Segment Start: SUPPLIED RECORDS

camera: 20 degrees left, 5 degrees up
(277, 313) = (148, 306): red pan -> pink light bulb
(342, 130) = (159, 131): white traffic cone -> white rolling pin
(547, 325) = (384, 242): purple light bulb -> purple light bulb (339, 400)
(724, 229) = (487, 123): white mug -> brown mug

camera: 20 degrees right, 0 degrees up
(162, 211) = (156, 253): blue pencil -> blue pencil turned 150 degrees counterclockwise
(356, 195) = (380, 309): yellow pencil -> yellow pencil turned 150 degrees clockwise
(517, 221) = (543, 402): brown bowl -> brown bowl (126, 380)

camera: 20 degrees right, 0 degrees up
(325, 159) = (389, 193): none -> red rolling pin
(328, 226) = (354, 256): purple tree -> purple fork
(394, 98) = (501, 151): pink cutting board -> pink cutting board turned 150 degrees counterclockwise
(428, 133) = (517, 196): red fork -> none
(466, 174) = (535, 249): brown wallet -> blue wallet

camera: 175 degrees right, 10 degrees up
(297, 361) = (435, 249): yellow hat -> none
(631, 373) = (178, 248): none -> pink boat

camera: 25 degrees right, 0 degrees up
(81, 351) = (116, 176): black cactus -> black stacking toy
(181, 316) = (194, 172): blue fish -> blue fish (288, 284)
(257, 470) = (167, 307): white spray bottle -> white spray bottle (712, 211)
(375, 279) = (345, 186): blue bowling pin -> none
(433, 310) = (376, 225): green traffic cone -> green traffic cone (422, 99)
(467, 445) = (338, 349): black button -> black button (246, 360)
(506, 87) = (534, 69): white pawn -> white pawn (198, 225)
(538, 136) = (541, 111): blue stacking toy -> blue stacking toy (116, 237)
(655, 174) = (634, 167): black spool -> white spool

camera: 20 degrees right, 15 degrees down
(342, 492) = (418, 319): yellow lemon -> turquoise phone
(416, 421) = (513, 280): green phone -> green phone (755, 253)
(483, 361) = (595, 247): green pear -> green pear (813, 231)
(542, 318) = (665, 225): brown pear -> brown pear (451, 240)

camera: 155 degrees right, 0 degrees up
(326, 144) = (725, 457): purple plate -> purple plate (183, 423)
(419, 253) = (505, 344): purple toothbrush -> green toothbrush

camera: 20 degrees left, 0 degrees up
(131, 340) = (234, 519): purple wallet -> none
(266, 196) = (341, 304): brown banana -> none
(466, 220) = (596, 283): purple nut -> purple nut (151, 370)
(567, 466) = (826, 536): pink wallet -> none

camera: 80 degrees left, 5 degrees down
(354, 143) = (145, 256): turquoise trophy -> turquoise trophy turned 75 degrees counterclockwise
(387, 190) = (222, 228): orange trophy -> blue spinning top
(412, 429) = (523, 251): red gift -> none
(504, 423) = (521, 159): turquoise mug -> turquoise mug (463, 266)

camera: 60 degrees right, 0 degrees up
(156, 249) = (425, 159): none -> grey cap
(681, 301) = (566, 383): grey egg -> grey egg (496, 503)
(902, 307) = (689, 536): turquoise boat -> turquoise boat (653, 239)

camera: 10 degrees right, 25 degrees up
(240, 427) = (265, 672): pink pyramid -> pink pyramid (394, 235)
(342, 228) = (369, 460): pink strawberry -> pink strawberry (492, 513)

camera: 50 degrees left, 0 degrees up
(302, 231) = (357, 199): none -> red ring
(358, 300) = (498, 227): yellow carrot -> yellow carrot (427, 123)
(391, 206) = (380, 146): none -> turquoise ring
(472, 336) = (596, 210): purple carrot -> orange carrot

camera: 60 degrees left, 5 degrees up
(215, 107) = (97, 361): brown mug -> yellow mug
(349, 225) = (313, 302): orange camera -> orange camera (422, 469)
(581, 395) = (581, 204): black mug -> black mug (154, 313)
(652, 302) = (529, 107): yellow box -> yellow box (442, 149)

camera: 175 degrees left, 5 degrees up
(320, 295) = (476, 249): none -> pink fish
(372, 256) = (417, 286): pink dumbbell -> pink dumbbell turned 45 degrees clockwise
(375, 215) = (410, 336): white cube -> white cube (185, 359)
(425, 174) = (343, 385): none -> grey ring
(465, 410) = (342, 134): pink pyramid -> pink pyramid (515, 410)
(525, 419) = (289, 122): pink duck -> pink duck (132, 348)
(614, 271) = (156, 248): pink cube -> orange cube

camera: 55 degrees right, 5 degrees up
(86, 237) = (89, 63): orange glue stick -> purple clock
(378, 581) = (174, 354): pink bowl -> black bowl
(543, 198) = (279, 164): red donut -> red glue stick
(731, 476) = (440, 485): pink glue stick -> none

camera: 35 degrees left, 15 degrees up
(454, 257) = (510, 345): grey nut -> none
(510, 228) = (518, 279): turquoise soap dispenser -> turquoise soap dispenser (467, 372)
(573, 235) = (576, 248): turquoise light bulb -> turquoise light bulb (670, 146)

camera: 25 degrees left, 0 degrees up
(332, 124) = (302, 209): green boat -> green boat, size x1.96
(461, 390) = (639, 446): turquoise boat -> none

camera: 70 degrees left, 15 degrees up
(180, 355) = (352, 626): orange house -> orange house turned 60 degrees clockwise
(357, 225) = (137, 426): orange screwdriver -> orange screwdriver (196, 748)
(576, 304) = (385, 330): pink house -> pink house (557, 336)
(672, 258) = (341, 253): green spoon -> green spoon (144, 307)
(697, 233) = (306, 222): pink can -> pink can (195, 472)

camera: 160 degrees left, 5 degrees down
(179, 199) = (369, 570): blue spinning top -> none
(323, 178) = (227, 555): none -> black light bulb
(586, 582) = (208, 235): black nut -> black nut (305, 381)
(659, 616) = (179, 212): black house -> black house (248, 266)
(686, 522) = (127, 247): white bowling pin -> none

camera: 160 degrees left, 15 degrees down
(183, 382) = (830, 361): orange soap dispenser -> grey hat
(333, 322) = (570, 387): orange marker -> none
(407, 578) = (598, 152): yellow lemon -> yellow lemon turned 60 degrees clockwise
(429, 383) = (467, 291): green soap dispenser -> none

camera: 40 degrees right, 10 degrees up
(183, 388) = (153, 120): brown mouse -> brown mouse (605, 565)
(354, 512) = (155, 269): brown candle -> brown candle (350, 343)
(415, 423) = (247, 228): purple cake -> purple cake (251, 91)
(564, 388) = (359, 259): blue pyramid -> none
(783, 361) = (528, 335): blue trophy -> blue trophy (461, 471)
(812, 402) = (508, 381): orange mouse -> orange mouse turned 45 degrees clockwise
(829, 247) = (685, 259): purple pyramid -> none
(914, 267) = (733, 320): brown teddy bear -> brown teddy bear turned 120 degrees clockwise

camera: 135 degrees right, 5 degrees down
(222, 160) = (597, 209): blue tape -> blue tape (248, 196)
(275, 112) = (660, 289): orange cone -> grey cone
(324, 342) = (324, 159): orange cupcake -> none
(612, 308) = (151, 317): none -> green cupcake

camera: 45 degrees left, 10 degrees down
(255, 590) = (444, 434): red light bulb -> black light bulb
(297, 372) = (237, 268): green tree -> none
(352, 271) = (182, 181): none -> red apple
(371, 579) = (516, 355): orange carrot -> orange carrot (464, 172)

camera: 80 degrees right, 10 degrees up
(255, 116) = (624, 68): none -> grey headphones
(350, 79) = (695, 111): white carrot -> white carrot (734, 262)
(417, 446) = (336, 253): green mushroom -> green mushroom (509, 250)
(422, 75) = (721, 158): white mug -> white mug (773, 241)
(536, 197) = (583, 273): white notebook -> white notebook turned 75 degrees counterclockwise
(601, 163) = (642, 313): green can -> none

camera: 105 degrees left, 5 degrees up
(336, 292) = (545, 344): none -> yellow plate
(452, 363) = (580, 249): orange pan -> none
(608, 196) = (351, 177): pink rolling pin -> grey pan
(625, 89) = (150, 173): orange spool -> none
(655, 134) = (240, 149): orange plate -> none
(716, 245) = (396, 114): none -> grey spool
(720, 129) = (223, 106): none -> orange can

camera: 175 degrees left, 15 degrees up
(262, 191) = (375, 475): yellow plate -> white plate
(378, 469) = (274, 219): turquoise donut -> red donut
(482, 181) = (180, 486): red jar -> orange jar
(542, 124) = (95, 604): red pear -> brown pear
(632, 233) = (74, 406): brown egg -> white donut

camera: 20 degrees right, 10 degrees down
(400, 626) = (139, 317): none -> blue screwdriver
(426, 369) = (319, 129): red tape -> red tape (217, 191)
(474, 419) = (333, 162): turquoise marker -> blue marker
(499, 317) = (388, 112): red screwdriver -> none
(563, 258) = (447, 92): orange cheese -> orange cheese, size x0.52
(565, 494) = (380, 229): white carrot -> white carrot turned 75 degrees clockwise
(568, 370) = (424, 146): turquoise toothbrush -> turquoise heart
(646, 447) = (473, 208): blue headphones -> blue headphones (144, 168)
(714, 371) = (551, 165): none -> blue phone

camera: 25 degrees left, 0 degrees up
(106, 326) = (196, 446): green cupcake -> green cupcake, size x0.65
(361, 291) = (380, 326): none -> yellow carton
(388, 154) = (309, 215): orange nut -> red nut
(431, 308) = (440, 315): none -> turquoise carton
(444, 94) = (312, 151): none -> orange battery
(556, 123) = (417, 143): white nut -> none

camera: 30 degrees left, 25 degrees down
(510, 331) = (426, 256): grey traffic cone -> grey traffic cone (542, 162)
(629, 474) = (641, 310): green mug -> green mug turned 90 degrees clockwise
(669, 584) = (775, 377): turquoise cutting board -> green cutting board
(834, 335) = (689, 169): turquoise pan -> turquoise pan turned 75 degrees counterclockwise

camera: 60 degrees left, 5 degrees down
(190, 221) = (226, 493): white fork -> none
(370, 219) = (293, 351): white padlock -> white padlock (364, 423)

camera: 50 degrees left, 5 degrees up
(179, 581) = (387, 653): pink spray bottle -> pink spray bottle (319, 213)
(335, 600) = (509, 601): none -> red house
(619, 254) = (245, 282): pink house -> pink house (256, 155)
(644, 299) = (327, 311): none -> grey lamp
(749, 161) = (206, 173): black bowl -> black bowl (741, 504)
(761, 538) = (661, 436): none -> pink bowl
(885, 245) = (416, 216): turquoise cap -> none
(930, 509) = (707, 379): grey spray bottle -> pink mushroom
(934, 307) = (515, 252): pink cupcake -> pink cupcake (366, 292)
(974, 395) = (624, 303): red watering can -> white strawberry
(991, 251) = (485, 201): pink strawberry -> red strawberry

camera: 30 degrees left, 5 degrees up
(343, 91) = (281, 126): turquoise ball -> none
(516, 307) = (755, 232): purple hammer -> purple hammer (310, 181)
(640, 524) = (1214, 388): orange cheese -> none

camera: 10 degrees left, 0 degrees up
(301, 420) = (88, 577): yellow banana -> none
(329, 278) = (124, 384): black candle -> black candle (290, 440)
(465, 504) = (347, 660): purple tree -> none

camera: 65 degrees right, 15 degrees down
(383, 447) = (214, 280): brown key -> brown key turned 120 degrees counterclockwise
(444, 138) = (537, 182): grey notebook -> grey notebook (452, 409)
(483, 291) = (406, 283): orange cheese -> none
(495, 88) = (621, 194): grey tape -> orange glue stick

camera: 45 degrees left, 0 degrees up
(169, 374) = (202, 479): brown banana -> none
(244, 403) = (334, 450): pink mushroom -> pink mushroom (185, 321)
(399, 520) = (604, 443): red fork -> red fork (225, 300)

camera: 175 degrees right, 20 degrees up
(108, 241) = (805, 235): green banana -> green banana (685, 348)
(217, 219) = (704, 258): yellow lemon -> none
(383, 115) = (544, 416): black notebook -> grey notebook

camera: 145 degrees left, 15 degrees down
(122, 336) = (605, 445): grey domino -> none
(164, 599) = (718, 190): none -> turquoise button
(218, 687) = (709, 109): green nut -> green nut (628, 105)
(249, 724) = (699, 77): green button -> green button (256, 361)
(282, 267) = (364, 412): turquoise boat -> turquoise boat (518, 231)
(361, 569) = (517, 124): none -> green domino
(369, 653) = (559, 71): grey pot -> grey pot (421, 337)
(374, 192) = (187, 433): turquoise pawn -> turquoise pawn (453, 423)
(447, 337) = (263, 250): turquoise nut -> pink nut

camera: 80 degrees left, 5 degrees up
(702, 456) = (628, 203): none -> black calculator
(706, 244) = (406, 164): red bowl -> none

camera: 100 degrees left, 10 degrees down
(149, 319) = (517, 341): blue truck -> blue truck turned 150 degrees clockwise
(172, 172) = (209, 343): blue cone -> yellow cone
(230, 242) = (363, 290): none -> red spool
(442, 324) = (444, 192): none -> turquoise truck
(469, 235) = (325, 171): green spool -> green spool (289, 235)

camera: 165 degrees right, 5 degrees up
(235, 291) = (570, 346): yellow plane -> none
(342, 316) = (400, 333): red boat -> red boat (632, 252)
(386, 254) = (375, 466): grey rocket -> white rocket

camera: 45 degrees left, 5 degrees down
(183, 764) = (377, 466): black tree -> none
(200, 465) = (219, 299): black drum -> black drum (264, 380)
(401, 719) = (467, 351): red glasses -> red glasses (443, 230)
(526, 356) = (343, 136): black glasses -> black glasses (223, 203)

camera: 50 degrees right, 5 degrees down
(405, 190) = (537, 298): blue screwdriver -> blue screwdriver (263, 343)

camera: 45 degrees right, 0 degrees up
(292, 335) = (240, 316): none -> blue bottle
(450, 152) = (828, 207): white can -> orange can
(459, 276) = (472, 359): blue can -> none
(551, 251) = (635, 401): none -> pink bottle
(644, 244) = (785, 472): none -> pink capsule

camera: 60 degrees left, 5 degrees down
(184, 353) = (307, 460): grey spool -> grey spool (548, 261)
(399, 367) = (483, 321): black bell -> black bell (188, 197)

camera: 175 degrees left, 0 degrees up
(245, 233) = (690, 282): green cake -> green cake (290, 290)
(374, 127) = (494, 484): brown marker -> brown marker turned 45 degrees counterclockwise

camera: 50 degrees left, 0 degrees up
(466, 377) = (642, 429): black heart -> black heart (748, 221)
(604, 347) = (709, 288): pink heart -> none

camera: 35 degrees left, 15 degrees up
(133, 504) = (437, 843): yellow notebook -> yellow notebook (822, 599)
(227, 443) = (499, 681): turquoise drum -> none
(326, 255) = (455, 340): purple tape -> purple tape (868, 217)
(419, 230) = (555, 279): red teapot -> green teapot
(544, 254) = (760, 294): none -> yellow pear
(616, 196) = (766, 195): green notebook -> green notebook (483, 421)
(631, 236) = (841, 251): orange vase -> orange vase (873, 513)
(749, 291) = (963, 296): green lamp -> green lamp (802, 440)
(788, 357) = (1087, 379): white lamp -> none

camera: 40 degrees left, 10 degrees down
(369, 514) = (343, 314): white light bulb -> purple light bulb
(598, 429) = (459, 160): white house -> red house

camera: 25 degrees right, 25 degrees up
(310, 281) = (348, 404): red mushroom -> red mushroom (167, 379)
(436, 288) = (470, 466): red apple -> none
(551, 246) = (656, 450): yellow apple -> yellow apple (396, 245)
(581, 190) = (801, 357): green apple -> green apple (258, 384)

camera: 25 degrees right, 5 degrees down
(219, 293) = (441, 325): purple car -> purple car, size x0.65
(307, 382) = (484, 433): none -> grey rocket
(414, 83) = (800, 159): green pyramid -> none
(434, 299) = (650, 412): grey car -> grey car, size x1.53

Segment End: SUPPLIED RECORDS

| WORK REQUEST |
Each line from the first line of the entries up to and including the line containing "(257, 470) = (167, 307): white" should be transcribed exactly, with all other lines left out.

| RESPONSE TO THIS TASK |
camera: 20 degrees left, 5 degrees up
(277, 313) = (148, 306): red pan -> pink light bulb
(342, 130) = (159, 131): white traffic cone -> white rolling pin
(547, 325) = (384, 242): purple light bulb -> purple light bulb (339, 400)
(724, 229) = (487, 123): white mug -> brown mug

camera: 20 degrees right, 0 degrees up
(162, 211) = (156, 253): blue pencil -> blue pencil turned 150 degrees counterclockwise
(356, 195) = (380, 309): yellow pencil -> yellow pencil turned 150 degrees clockwise
(517, 221) = (543, 402): brown bowl -> brown bowl (126, 380)

camera: 20 degrees right, 0 degrees up
(325, 159) = (389, 193): none -> red rolling pin
(328, 226) = (354, 256): purple tree -> purple fork
(394, 98) = (501, 151): pink cutting board -> pink cutting board turned 150 degrees counterclockwise
(428, 133) = (517, 196): red fork -> none
(466, 174) = (535, 249): brown wallet -> blue wallet

camera: 175 degrees right, 10 degrees up
(297, 361) = (435, 249): yellow hat -> none
(631, 373) = (178, 248): none -> pink boat

camera: 25 degrees right, 0 degrees up
(81, 351) = (116, 176): black cactus -> black stacking toy
(181, 316) = (194, 172): blue fish -> blue fish (288, 284)
(257, 470) = (167, 307): white spray bottle -> white spray bottle (712, 211)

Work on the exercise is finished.